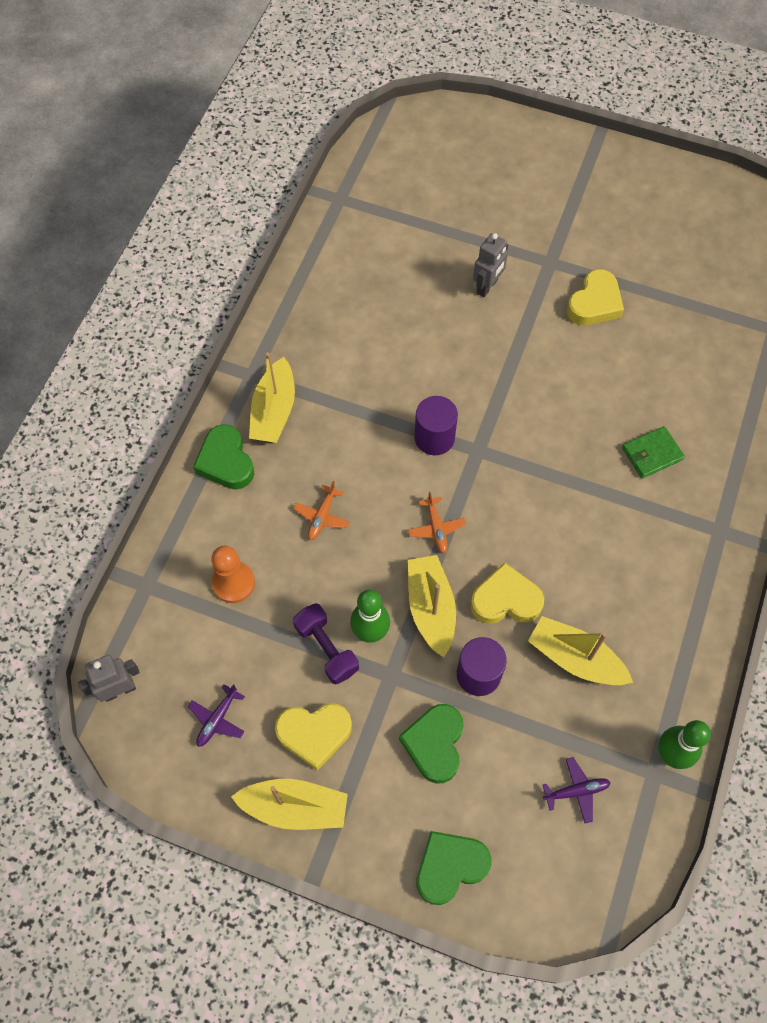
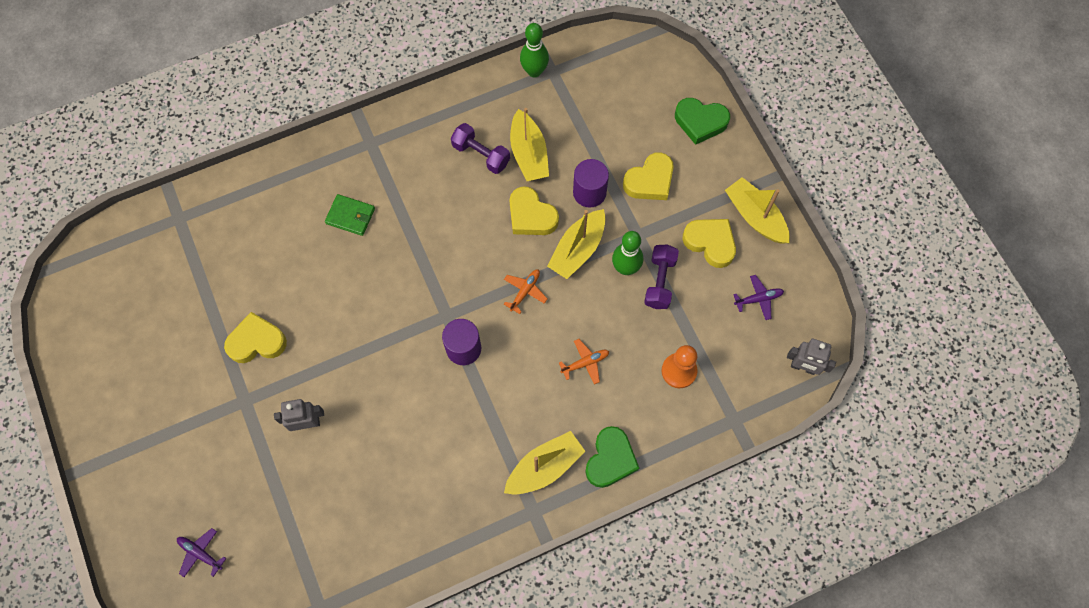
camera: 135 degrees left, 5 degrees up
green heart [399,704,464,784] -> yellow heart [623,152,674,200]
purple plane [543,757,611,823] -> purple plane moved to [177,528,227,577]
none -> purple dumbbell [451,123,510,174]

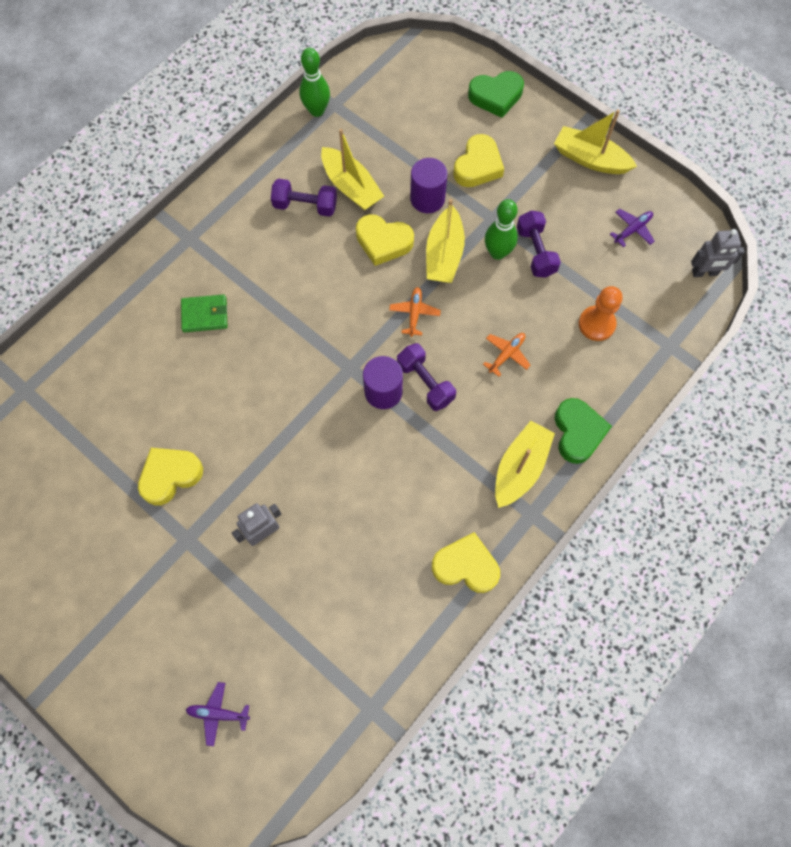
camera: 25 degrees left, 0 degrees up
yellow heart [682,219,736,268] -> yellow heart moved to [432,532,500,593]
none -> purple dumbbell [397,343,456,411]

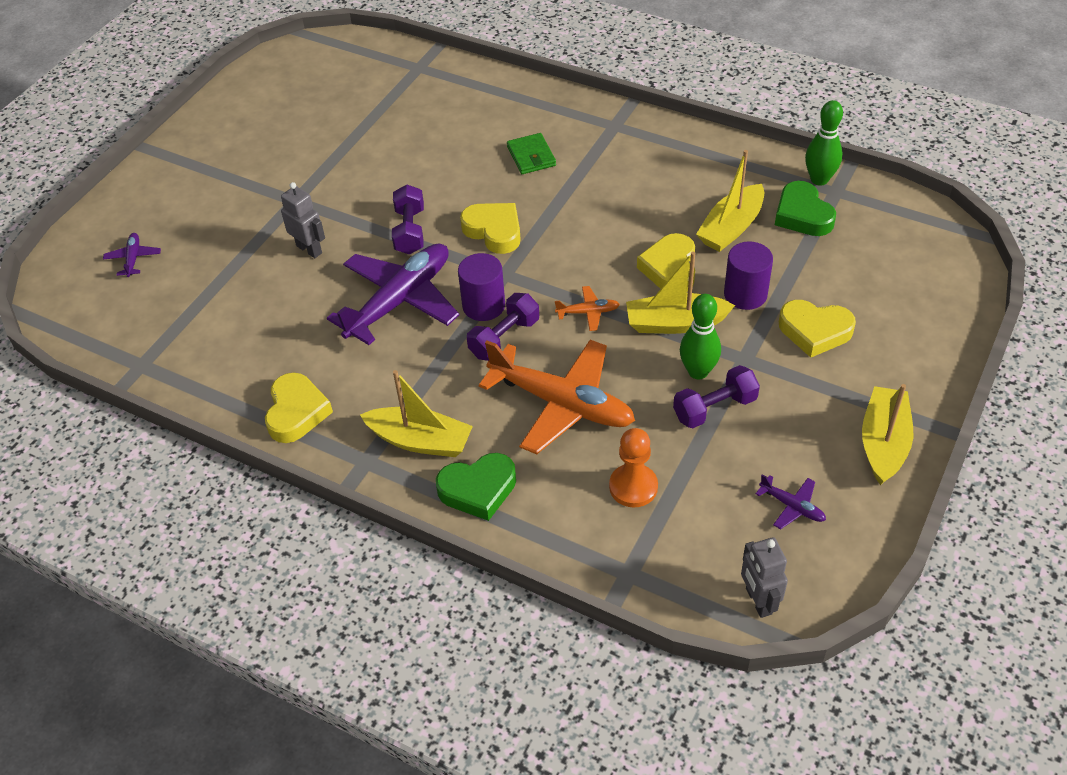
camera: 80 degrees right, 20 degrees down
yellow heart [138,448,203,505] -> yellow heart moved to [460,203,521,254]
purple dumbbell [271,178,337,217] -> purple dumbbell moved to [392,185,424,254]
green heart [468,71,524,118] -> green heart moved to [775,181,836,236]
orange plane [483,333,531,377] -> orange plane [479,340,635,454], size x2.37
none -> purple plane [327,243,459,345]

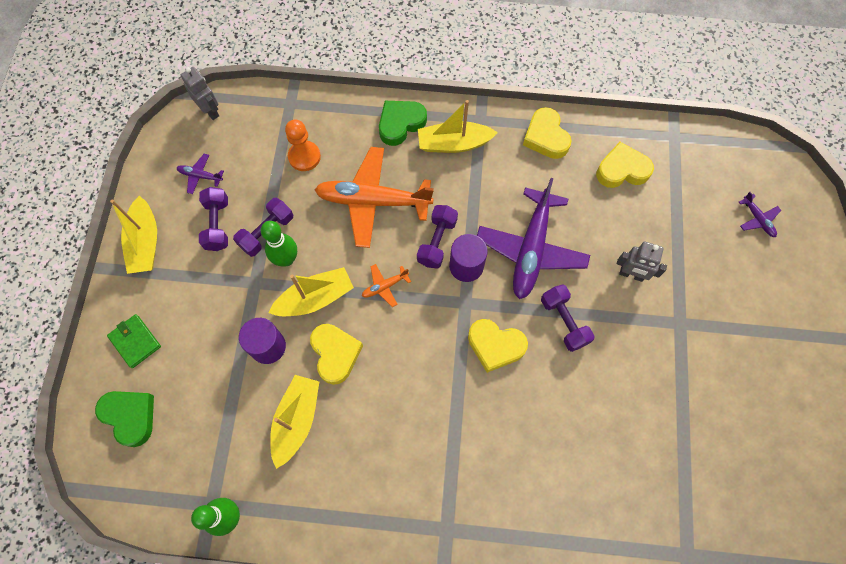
camera: 155 degrees right, 20 degrees up
green wallet [507,133,556,174] -> green wallet moved to [107,314,161,368]
green heart [775,181,836,236] -> green heart moved to [95,391,154,447]
yellow heart [779,300,856,358] -> yellow heart moved to [596,142,654,188]
none -> purple dumbbell [199,187,228,251]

- - - - -

## Assigned task
The answer must consist of every line from the data that holds the string "left".

## Exercise output
camera: 135 degrees left, 5 degrees up
camera: 25 degrees left, 0 degrees up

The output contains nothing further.